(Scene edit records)

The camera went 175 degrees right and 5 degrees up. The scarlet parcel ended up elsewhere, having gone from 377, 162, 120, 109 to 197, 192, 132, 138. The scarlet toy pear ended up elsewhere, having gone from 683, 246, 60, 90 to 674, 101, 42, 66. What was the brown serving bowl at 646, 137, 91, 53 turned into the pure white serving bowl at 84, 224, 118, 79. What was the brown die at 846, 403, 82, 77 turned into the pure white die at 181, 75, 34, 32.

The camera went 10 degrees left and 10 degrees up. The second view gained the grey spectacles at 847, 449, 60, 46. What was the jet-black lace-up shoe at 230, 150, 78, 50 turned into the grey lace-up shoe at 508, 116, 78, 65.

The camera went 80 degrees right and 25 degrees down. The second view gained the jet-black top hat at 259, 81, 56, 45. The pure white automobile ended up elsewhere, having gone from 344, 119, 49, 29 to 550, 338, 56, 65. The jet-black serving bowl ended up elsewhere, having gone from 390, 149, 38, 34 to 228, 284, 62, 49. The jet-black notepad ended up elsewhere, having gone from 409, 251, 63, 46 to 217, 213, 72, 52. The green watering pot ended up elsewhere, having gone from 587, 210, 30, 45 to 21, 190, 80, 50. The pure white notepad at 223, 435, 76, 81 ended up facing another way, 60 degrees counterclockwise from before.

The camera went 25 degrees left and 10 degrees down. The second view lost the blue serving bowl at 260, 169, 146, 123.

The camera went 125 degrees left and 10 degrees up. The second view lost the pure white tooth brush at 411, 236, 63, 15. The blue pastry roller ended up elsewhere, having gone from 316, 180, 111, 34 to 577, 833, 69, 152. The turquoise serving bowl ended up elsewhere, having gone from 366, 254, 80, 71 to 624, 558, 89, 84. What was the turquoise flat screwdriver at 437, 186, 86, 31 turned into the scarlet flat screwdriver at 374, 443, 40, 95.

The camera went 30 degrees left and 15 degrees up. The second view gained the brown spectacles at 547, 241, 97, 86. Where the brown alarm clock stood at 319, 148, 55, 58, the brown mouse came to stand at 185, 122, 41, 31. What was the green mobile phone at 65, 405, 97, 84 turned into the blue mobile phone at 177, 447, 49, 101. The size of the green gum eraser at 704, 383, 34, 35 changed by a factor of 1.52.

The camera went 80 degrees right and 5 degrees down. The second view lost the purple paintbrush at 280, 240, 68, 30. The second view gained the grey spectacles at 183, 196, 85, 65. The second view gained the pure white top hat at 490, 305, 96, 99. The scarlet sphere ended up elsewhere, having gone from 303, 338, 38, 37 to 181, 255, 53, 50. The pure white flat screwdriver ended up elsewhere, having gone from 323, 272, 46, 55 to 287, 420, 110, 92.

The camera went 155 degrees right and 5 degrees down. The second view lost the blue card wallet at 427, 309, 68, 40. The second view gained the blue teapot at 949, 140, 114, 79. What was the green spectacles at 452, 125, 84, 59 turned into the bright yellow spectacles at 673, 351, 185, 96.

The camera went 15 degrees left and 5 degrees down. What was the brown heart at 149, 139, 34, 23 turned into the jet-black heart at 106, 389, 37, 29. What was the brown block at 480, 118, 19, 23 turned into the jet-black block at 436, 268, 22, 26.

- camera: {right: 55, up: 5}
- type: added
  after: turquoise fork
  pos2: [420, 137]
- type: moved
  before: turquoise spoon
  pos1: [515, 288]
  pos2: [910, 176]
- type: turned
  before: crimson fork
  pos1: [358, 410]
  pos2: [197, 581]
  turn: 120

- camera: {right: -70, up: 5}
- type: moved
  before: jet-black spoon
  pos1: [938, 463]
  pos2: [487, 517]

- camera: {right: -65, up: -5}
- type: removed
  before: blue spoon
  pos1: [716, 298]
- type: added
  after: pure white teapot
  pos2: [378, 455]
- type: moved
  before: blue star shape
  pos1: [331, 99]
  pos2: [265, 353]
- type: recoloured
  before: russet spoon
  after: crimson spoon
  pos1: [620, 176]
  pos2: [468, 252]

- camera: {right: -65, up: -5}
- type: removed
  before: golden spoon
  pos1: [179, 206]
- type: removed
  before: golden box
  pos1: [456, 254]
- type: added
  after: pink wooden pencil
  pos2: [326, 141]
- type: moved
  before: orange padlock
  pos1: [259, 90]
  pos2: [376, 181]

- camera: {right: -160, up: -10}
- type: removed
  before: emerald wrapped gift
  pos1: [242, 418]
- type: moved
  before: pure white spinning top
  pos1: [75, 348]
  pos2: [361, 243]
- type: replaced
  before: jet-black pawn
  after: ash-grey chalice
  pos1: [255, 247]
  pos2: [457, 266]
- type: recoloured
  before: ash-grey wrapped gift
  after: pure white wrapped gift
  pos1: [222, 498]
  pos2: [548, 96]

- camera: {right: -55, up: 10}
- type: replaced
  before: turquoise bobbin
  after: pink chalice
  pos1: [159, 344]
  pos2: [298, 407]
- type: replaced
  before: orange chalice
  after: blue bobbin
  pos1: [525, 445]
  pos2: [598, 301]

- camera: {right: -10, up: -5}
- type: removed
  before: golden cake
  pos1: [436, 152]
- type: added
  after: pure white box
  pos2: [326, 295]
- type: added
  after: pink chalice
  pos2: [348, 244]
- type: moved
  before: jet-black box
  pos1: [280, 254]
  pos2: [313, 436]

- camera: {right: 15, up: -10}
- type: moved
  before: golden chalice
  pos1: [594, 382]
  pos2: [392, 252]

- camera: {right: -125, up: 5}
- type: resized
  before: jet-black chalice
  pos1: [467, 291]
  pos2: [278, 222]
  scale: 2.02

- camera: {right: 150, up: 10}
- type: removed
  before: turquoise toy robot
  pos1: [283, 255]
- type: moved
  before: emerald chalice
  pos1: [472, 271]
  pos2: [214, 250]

» To do: Copy every line of the records word for word.

» Problem solution:
The camera went 175 degrees right and 5 degrees up. The scarlet parcel ended up elsewhere, having gone from 377, 162, 120, 109 to 197, 192, 132, 138. The scarlet toy pear ended up elsewhere, having gone from 683, 246, 60, 90 to 674, 101, 42, 66. What was the brown serving bowl at 646, 137, 91, 53 turned into the pure white serving bowl at 84, 224, 118, 79. What was the brown die at 846, 403, 82, 77 turned into the pure white die at 181, 75, 34, 32.

The camera went 10 degrees left and 10 degrees up. The second view gained the grey spectacles at 847, 449, 60, 46. What was the jet-black lace-up shoe at 230, 150, 78, 50 turned into the grey lace-up shoe at 508, 116, 78, 65.

The camera went 80 degrees right and 25 degrees down. The second view gained the jet-black top hat at 259, 81, 56, 45. The pure white automobile ended up elsewhere, having gone from 344, 119, 49, 29 to 550, 338, 56, 65. The jet-black serving bowl ended up elsewhere, having gone from 390, 149, 38, 34 to 228, 284, 62, 49. The jet-black notepad ended up elsewhere, having gone from 409, 251, 63, 46 to 217, 213, 72, 52. The green watering pot ended up elsewhere, having gone from 587, 210, 30, 45 to 21, 190, 80, 50. The pure white notepad at 223, 435, 76, 81 ended up facing another way, 60 degrees counterclockwise from before.

The camera went 25 degrees left and 10 degrees down. The second view lost the blue serving bowl at 260, 169, 146, 123.

The camera went 125 degrees left and 10 degrees up. The second view lost the pure white tooth brush at 411, 236, 63, 15. The blue pastry roller ended up elsewhere, having gone from 316, 180, 111, 34 to 577, 833, 69, 152. The turquoise serving bowl ended up elsewhere, having gone from 366, 254, 80, 71 to 624, 558, 89, 84. What was the turquoise flat screwdriver at 437, 186, 86, 31 turned into the scarlet flat screwdriver at 374, 443, 40, 95.

The camera went 30 degrees left and 15 degrees up. The second view gained the brown spectacles at 547, 241, 97, 86. Where the brown alarm clock stood at 319, 148, 55, 58, the brown mouse came to stand at 185, 122, 41, 31. What was the green mobile phone at 65, 405, 97, 84 turned into the blue mobile phone at 177, 447, 49, 101. The size of the green gum eraser at 704, 383, 34, 35 changed by a factor of 1.52.

The camera went 80 degrees right and 5 degrees down. The second view lost the purple paintbrush at 280, 240, 68, 30. The second view gained the grey spectacles at 183, 196, 85, 65. The second view gained the pure white top hat at 490, 305, 96, 99. The scarlet sphere ended up elsewhere, having gone from 303, 338, 38, 37 to 181, 255, 53, 50. The pure white flat screwdriver ended up elsewhere, having gone from 323, 272, 46, 55 to 287, 420, 110, 92.

The camera went 155 degrees right and 5 degrees down. The second view lost the blue card wallet at 427, 309, 68, 40. The second view gained the blue teapot at 949, 140, 114, 79. What was the green spectacles at 452, 125, 84, 59 turned into the bright yellow spectacles at 673, 351, 185, 96.

The camera went 15 degrees left and 5 degrees down. What was the brown heart at 149, 139, 34, 23 turned into the jet-black heart at 106, 389, 37, 29. What was the brown block at 480, 118, 19, 23 turned into the jet-black block at 436, 268, 22, 26.

- camera: {right: 55, up: 5}
- type: added
  after: turquoise fork
  pos2: [420, 137]
- type: moved
  before: turquoise spoon
  pos1: [515, 288]
  pos2: [910, 176]
- type: turned
  before: crimson fork
  pos1: [358, 410]
  pos2: [197, 581]
  turn: 120

- camera: {right: -70, up: 5}
- type: moved
  before: jet-black spoon
  pos1: [938, 463]
  pos2: [487, 517]

- camera: {right: -65, up: -5}
- type: removed
  before: blue spoon
  pos1: [716, 298]
- type: added
  after: pure white teapot
  pos2: [378, 455]
- type: moved
  before: blue star shape
  pos1: [331, 99]
  pos2: [265, 353]
- type: recoloured
  before: russet spoon
  after: crimson spoon
  pos1: [620, 176]
  pos2: [468, 252]

- camera: {right: -65, up: -5}
- type: removed
  before: golden spoon
  pos1: [179, 206]
- type: removed
  before: golden box
  pos1: [456, 254]
- type: added
  after: pink wooden pencil
  pos2: [326, 141]
- type: moved
  before: orange padlock
  pos1: [259, 90]
  pos2: [376, 181]

- camera: {right: -160, up: -10}
- type: removed
  before: emerald wrapped gift
  pos1: [242, 418]
- type: moved
  before: pure white spinning top
  pos1: [75, 348]
  pos2: [361, 243]
- type: replaced
  before: jet-black pawn
  after: ash-grey chalice
  pos1: [255, 247]
  pos2: [457, 266]
- type: recoloured
  before: ash-grey wrapped gift
  after: pure white wrapped gift
  pos1: [222, 498]
  pos2: [548, 96]

- camera: {right: -55, up: 10}
- type: replaced
  before: turquoise bobbin
  after: pink chalice
  pos1: [159, 344]
  pos2: [298, 407]
- type: replaced
  before: orange chalice
  after: blue bobbin
  pos1: [525, 445]
  pos2: [598, 301]

- camera: {right: -10, up: -5}
- type: removed
  before: golden cake
  pos1: [436, 152]
- type: added
  after: pure white box
  pos2: [326, 295]
- type: added
  after: pink chalice
  pos2: [348, 244]
- type: moved
  before: jet-black box
  pos1: [280, 254]
  pos2: [313, 436]

- camera: {right: 15, up: -10}
- type: moved
  before: golden chalice
  pos1: [594, 382]
  pos2: [392, 252]

- camera: {right: -125, up: 5}
- type: resized
  before: jet-black chalice
  pos1: [467, 291]
  pos2: [278, 222]
  scale: 2.02

- camera: {right: 150, up: 10}
- type: removed
  before: turquoise toy robot
  pos1: [283, 255]
- type: moved
  before: emerald chalice
  pos1: [472, 271]
  pos2: [214, 250]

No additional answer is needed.